## Your assignment
Tally how many lines in the data below include "tape", then please reply with only that figure.

## Scene image comparisons
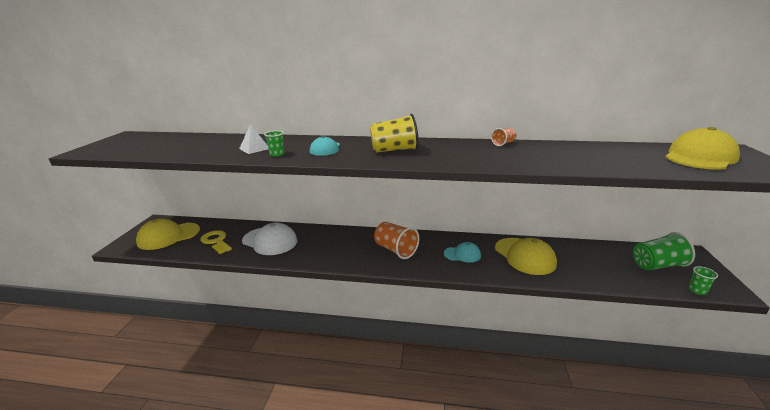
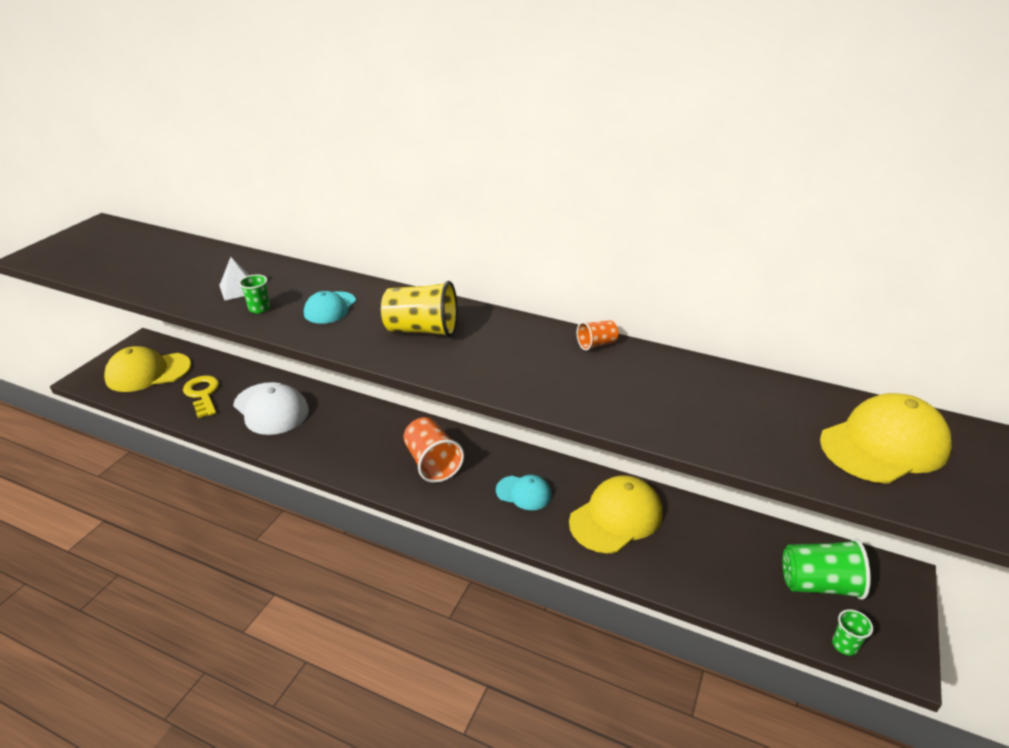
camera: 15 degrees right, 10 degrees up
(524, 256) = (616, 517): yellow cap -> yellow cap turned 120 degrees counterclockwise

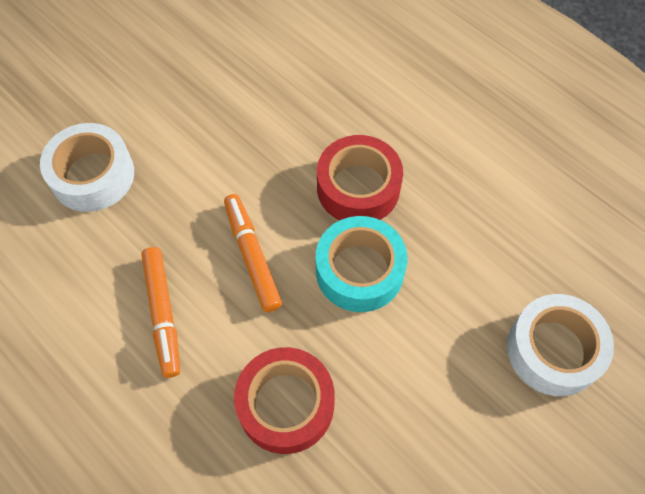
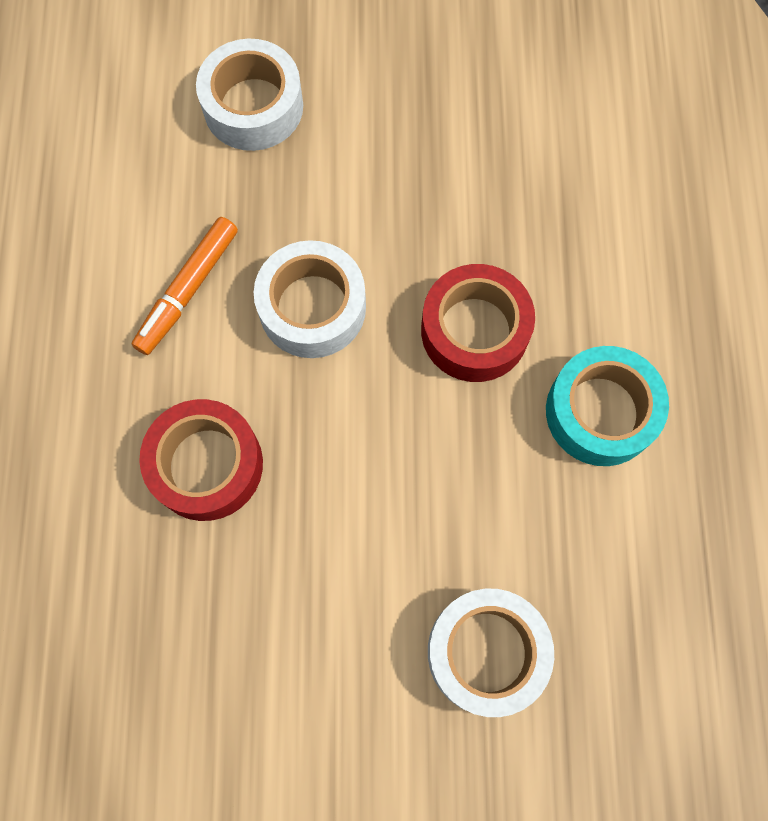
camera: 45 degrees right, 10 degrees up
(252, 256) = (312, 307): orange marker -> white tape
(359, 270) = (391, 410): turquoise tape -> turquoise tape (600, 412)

## Answer space
2